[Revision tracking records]
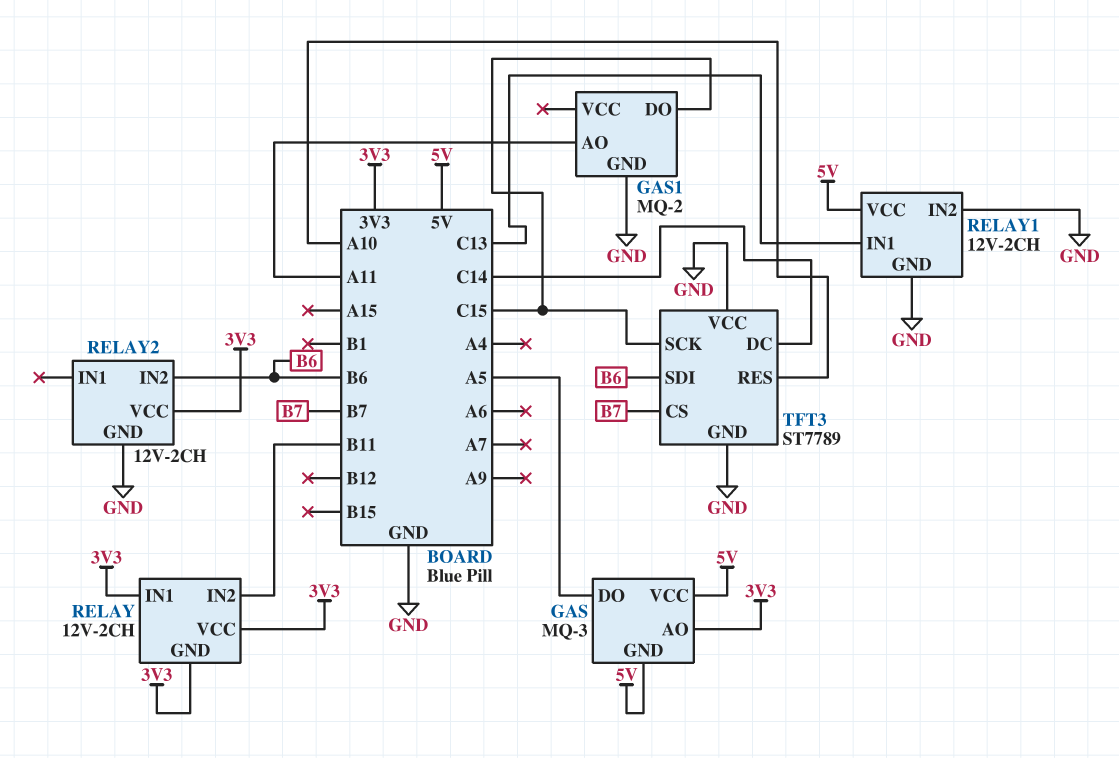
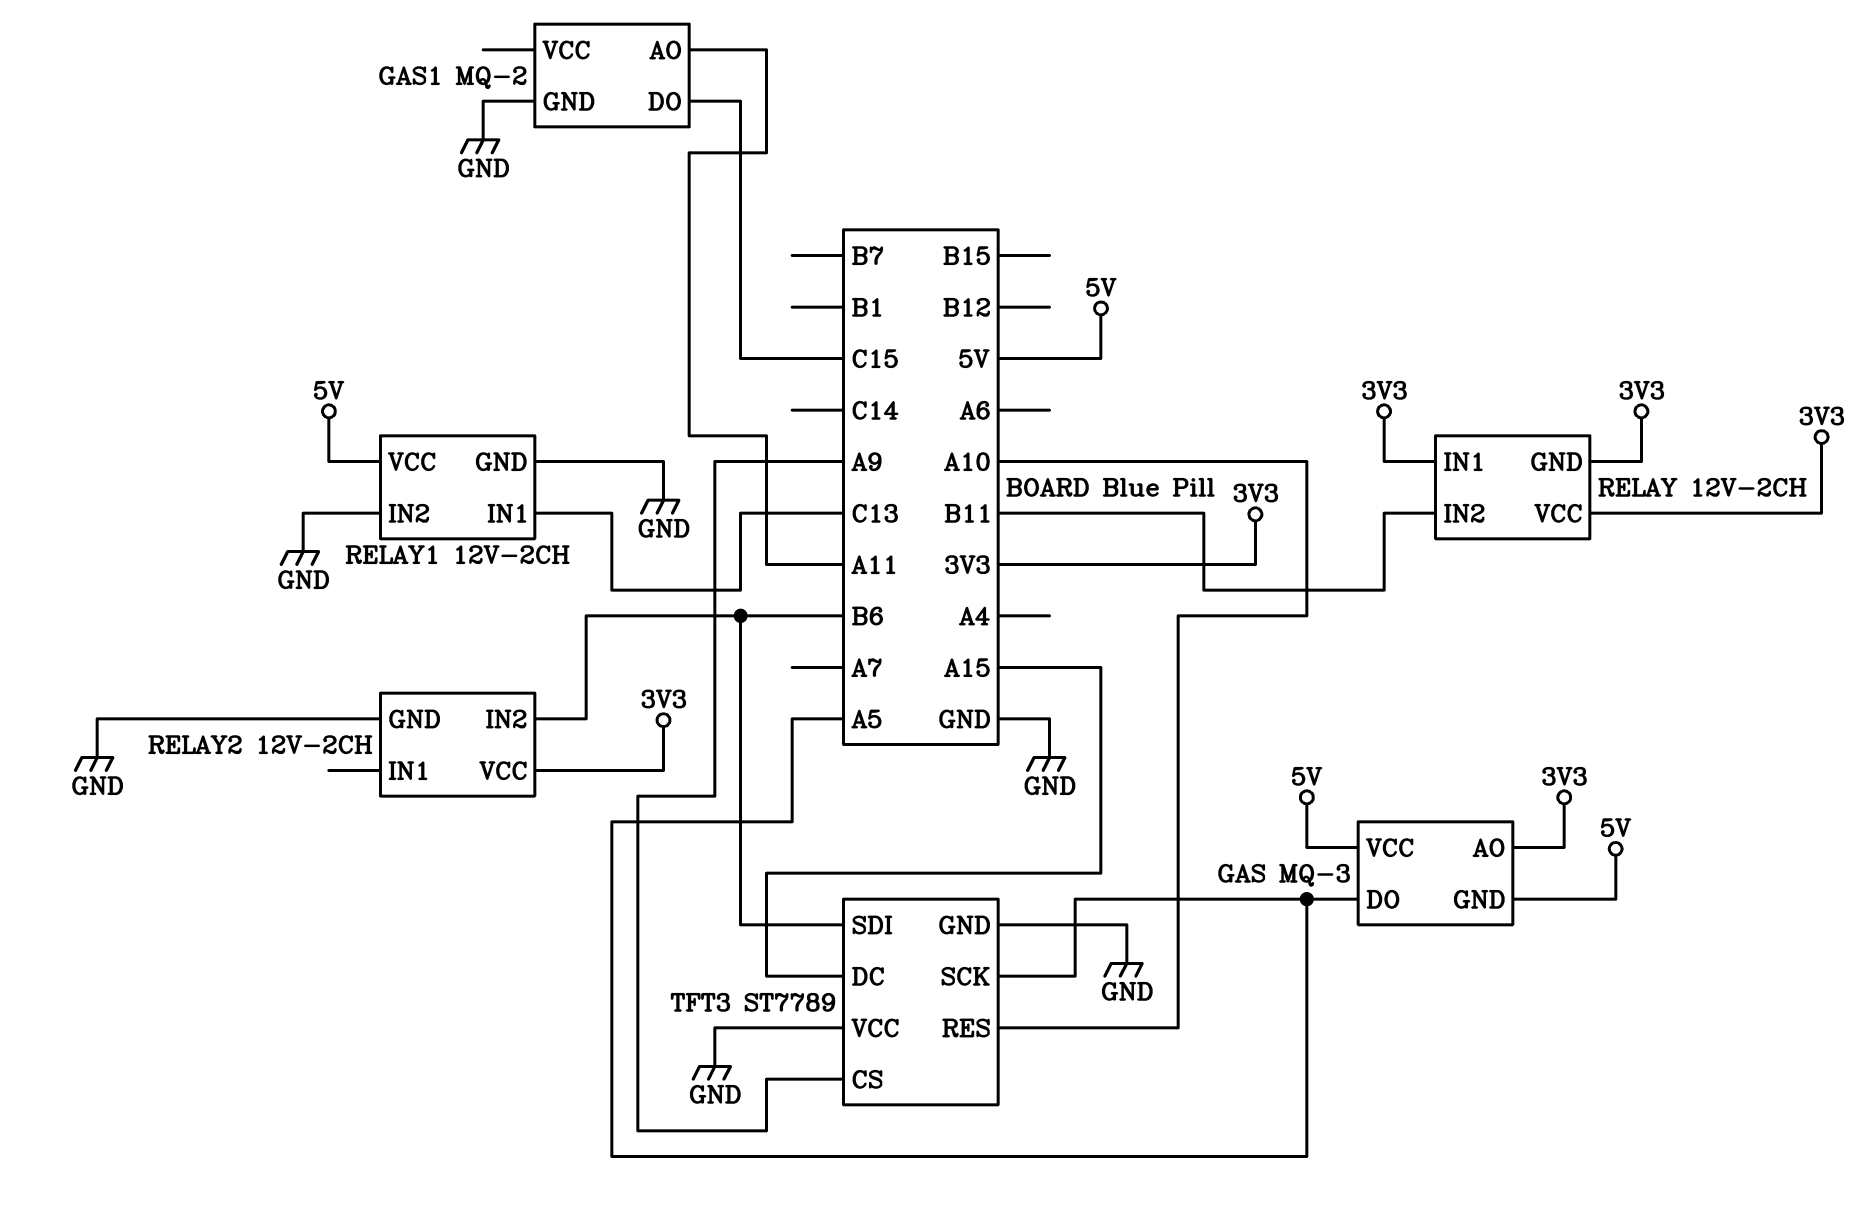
TFT3 pin CS: B7 -> A9
TFT3 pin DC: C14 -> A15
TFT3 pin SCK: C15 -> A5

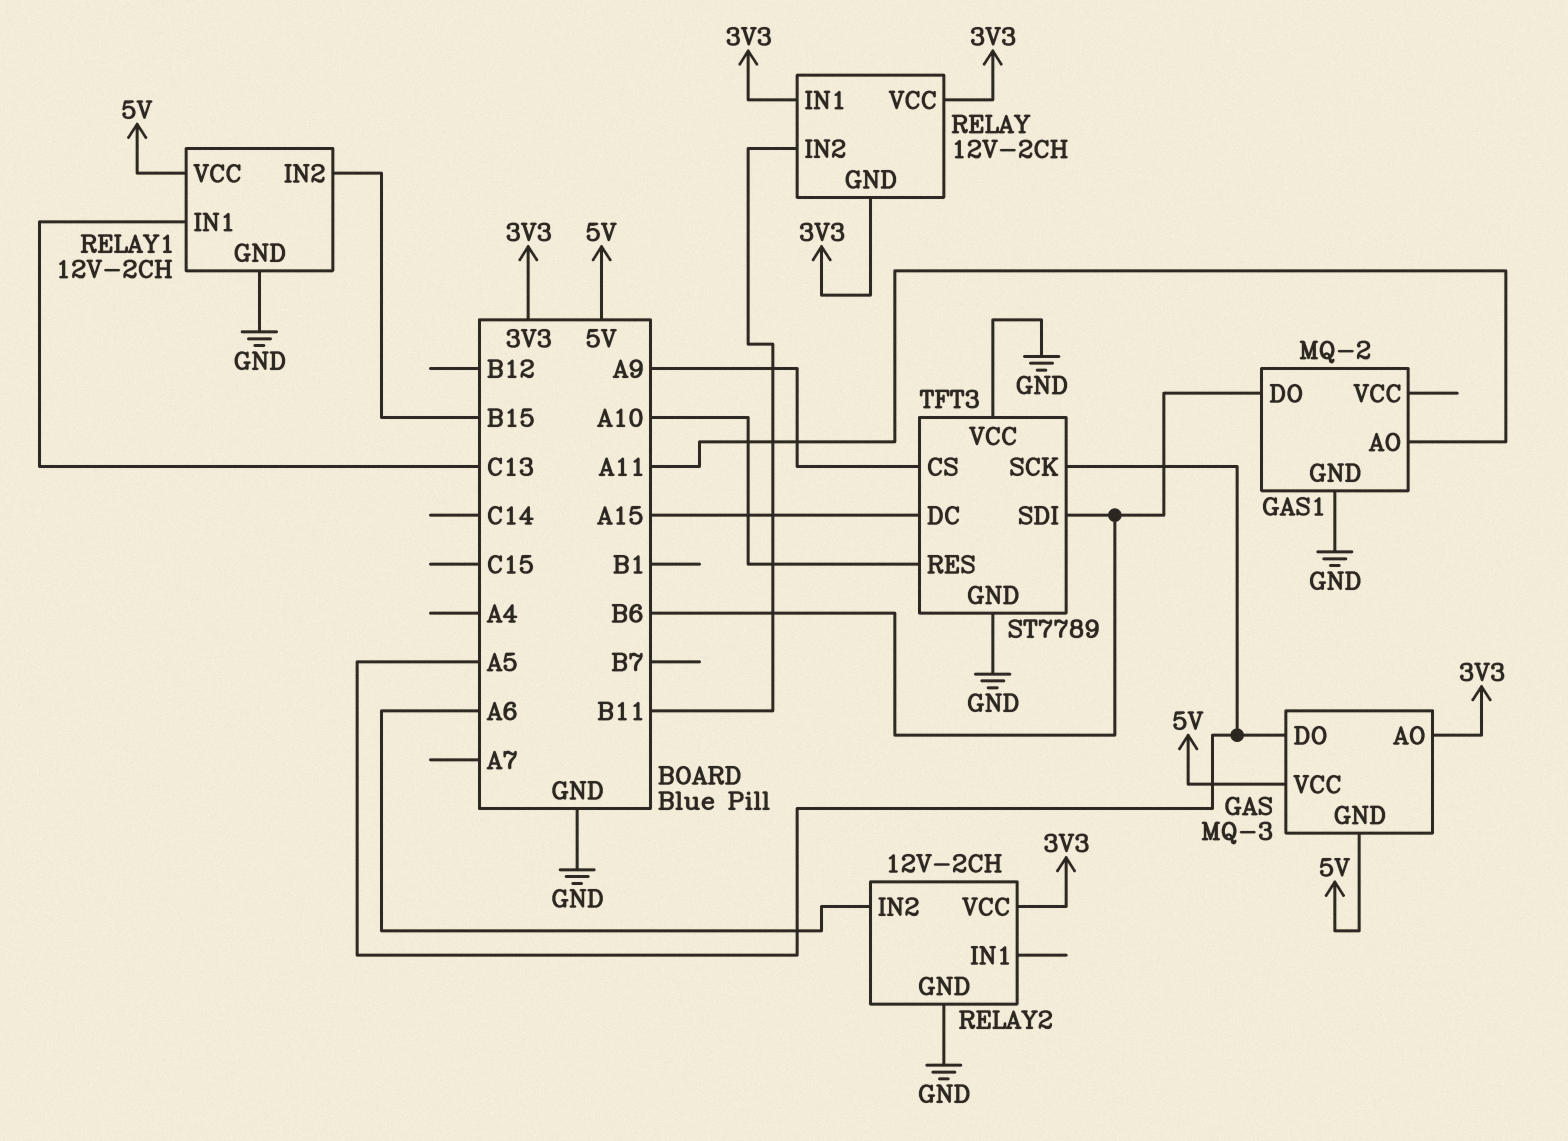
GAS1 pin DO: C15 -> B6
RELAY1 pin IN2: GND -> B15
RELAY2 pin IN2: B6 -> A6

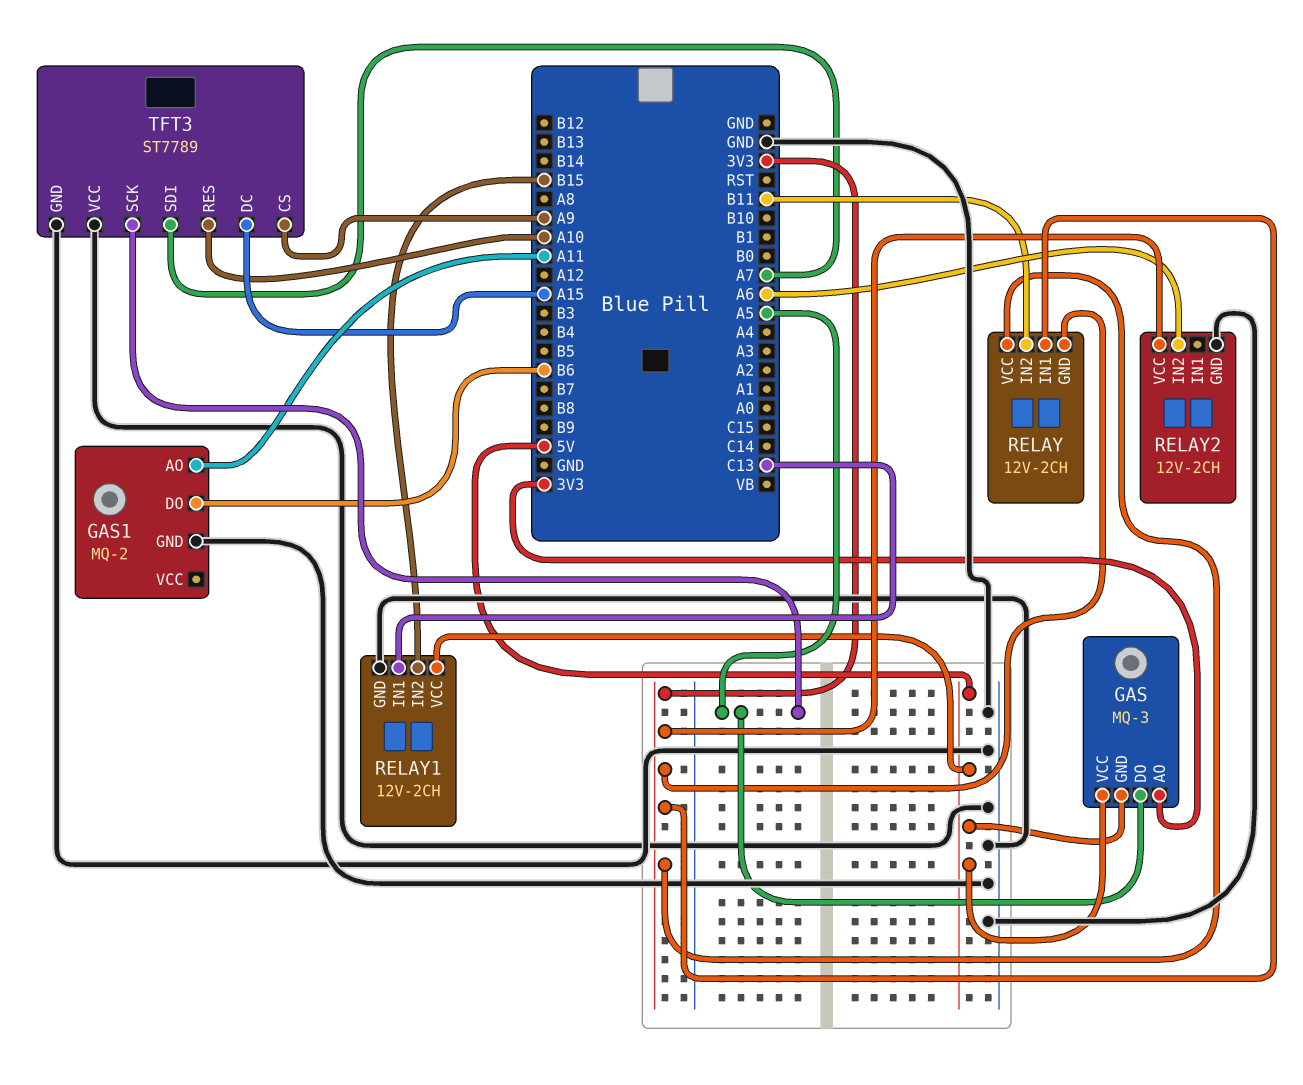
TFT3 pin SDI: B6 -> A7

Your assignment: What is needed is an exact copy of all the records, minus any pictures.

Output:
TFT3 pin CS: B7 -> A9
TFT3 pin DC: C14 -> A15
TFT3 pin SCK: C15 -> A5

GAS1 pin DO: C15 -> B6
RELAY1 pin IN2: GND -> B15
RELAY2 pin IN2: B6 -> A6

TFT3 pin SDI: B6 -> A7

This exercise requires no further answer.